Task statement> Exactly the lines below starting at the line with "R9: 750 (BR_R, MID) -> none" and ending at the line with "R1: 22k (MID, VI) -> 22k (MID, VCC)" are wanted, with both ends included. Leave out the pictures and add no other lines.

Structured diff data:
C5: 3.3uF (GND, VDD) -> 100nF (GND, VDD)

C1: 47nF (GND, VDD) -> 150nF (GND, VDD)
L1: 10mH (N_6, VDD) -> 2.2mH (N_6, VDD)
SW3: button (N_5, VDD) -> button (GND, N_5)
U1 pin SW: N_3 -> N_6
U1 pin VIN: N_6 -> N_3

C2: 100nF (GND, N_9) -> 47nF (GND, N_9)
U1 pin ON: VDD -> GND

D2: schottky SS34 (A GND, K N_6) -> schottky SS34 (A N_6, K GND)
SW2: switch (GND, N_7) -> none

* * *

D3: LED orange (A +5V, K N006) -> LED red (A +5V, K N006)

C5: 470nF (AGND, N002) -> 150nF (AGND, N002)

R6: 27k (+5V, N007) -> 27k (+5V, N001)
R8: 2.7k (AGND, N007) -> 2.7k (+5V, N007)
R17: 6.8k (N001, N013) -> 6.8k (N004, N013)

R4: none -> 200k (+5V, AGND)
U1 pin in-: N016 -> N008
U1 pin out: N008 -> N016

* * *

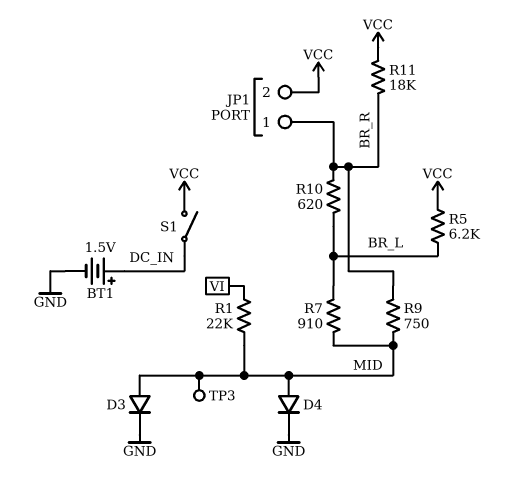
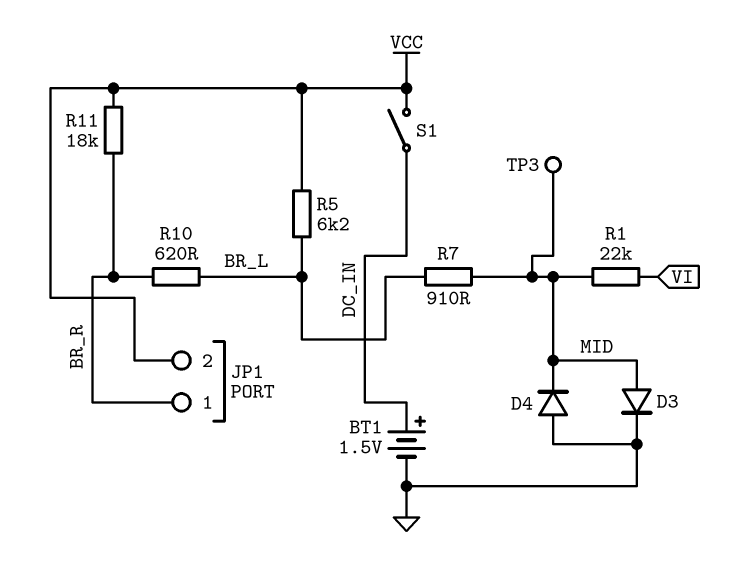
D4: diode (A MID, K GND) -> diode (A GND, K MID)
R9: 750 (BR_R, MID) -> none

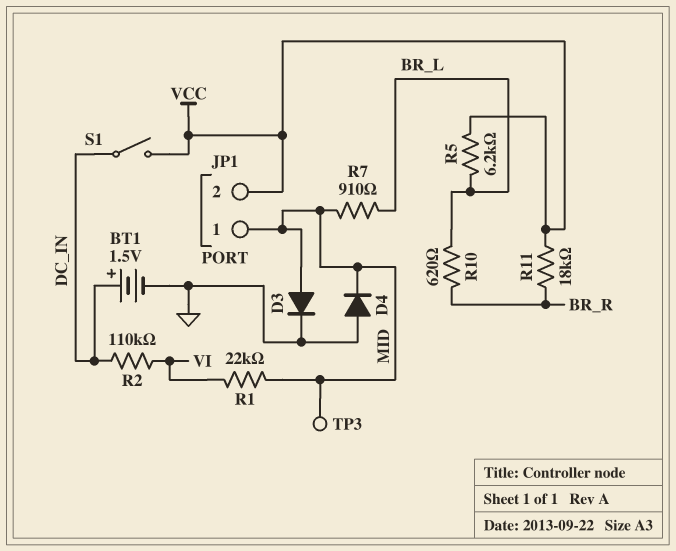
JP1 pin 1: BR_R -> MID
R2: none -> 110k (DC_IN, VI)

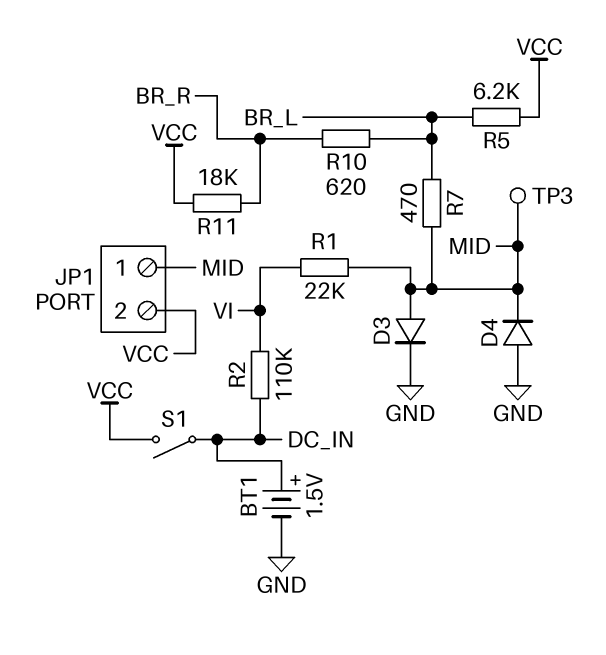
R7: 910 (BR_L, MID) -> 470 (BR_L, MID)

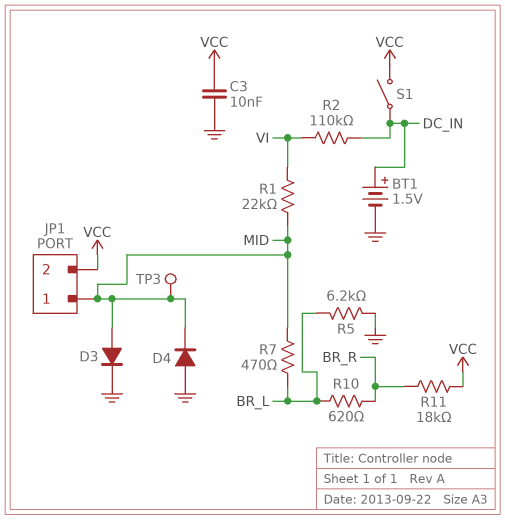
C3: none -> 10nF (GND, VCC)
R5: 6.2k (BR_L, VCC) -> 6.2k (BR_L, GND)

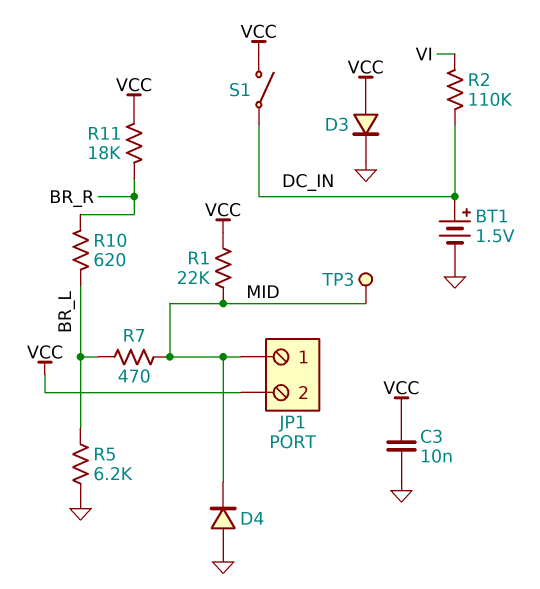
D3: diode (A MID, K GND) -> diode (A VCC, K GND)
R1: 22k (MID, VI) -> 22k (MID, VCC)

Expected answer>
R9: 750 (BR_R, MID) -> none

JP1 pin 1: BR_R -> MID
R2: none -> 110k (DC_IN, VI)

R7: 910 (BR_L, MID) -> 470 (BR_L, MID)

C3: none -> 10nF (GND, VCC)
R5: 6.2k (BR_L, VCC) -> 6.2k (BR_L, GND)

D3: diode (A MID, K GND) -> diode (A VCC, K GND)
R1: 22k (MID, VI) -> 22k (MID, VCC)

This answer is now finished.